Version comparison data
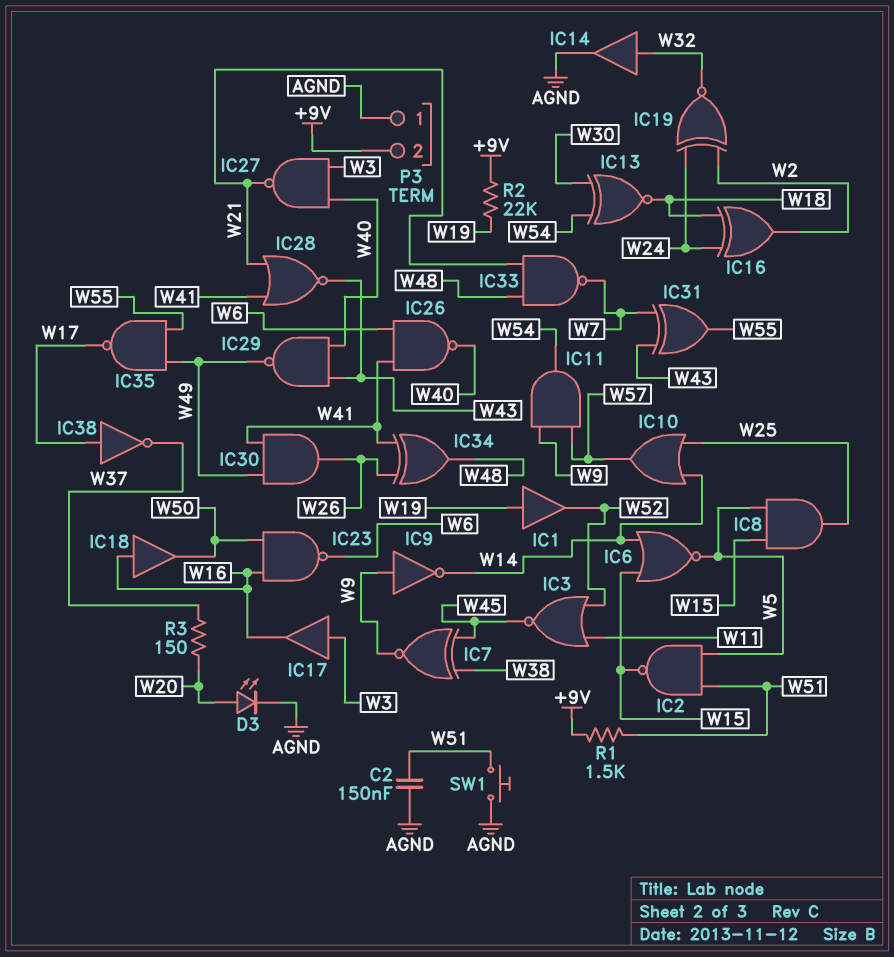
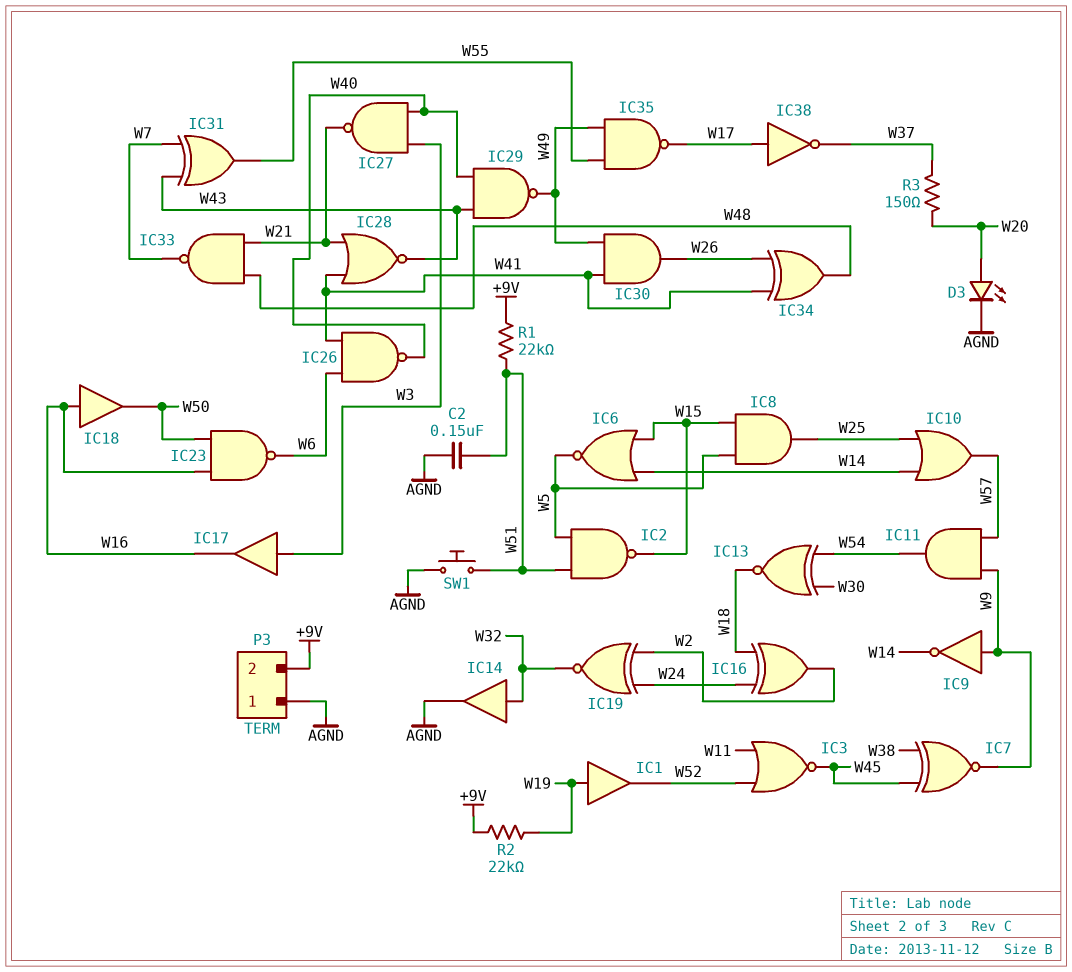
R1: 1.5k (+9V, W51) -> 22k (+9V, W51)

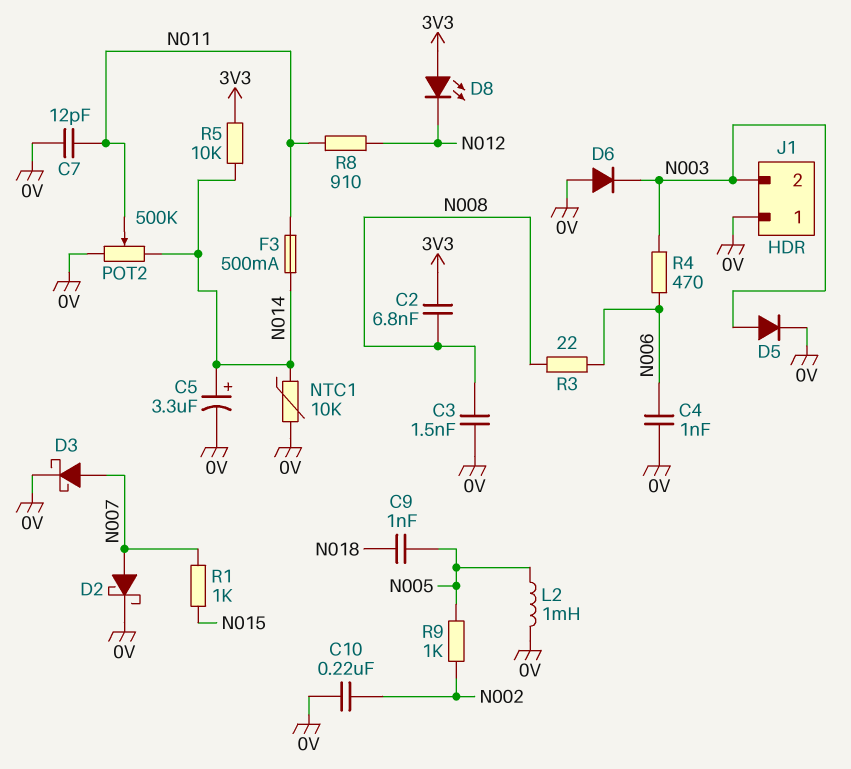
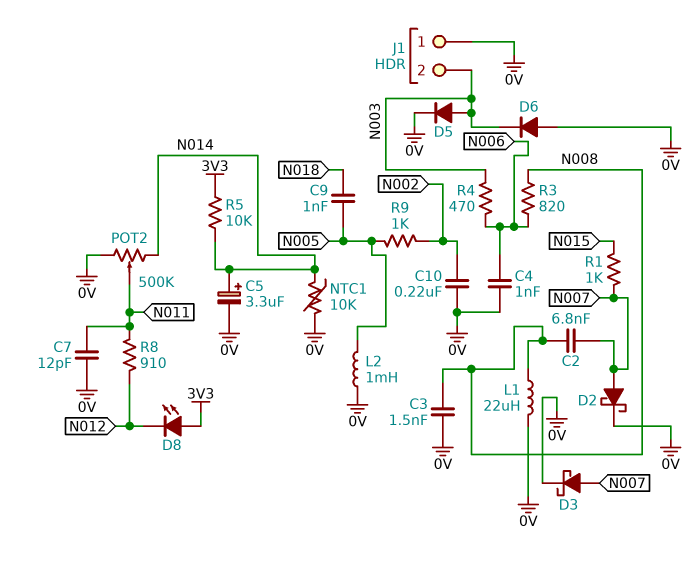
C2: 6.8nF (3V3, N008) -> 6.8nF (N007, N008)
F3: 500mA (N011, N014) -> none
L1: none -> 22uH (0V, N008)
R3: 22 (N006, N008) -> 820 (N006, N008)

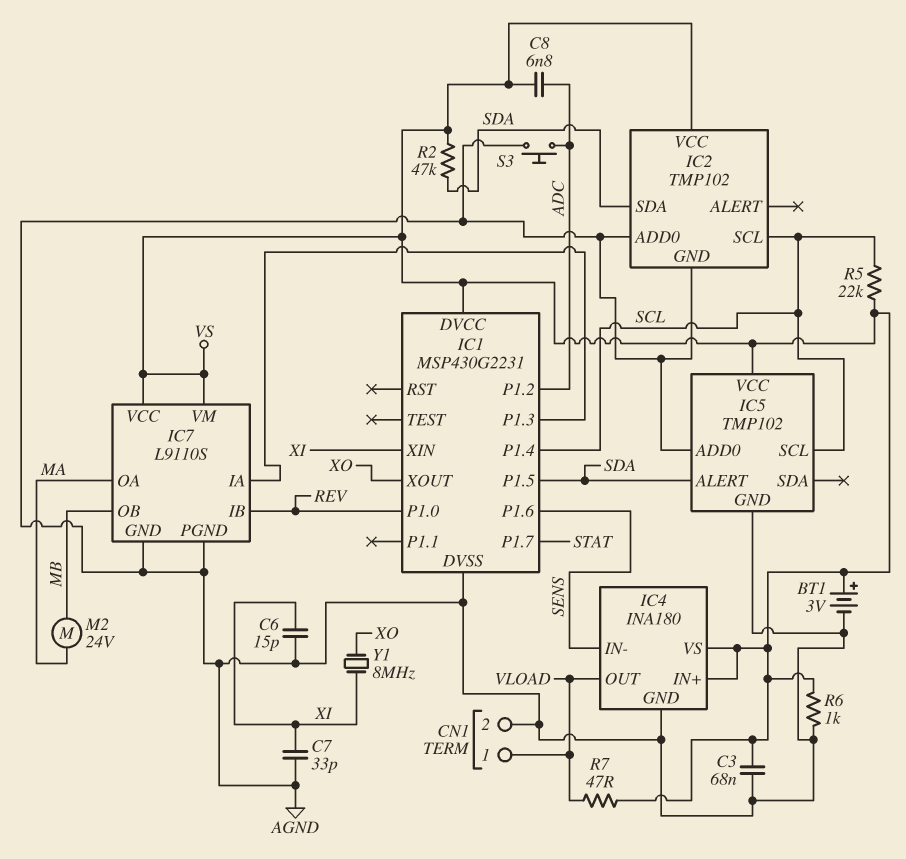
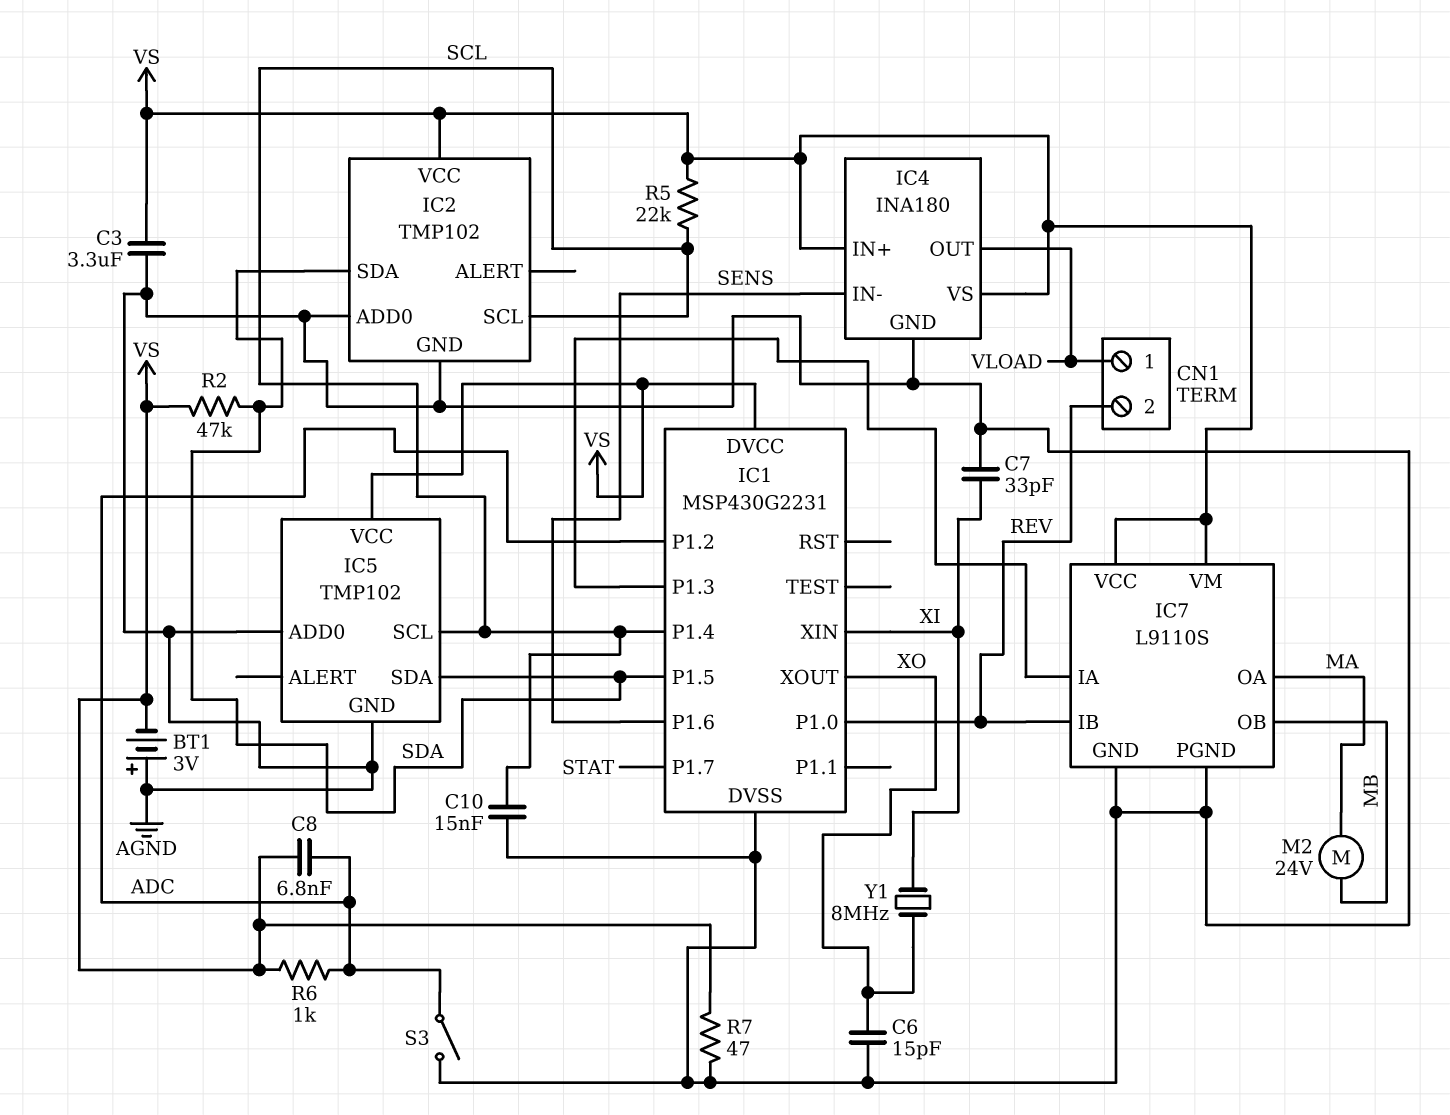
BT1: 3V (plus VS, minus AGND) -> 3V (plus AGND, minus VS)
C3: 68nF (AGND, VS) -> 3.3uF (AGND, VS)
C6: 15pF (AGND, XI) -> 15pF (AGND, XO)
C10: none -> 15nF (AGND, SCL)
CN1 pin 2: AGND -> REV
IC5 pin ALERT: SDA -> none
IC5 pin SDA: none -> SDA
R6: 1k (AGND, VS) -> 1k (ADC, VS)
R7: 47 (VLOAD, VS) -> 47 (AGND, VS)
S3: button (ADC, AGND) -> switch (ADC, AGND)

Directions for this task
The copy should hold exactly the lines from the line containing "F3: 500mA (N011, N014) -> none" through the end of the data, both ends included, and no pictures.

Your response
F3: 500mA (N011, N014) -> none
L1: none -> 22uH (0V, N008)
R3: 22 (N006, N008) -> 820 (N006, N008)

BT1: 3V (plus VS, minus AGND) -> 3V (plus AGND, minus VS)
C3: 68nF (AGND, VS) -> 3.3uF (AGND, VS)
C6: 15pF (AGND, XI) -> 15pF (AGND, XO)
C10: none -> 15nF (AGND, SCL)
CN1 pin 2: AGND -> REV
IC5 pin ALERT: SDA -> none
IC5 pin SDA: none -> SDA
R6: 1k (AGND, VS) -> 1k (ADC, VS)
R7: 47 (VLOAD, VS) -> 47 (AGND, VS)
S3: button (ADC, AGND) -> switch (ADC, AGND)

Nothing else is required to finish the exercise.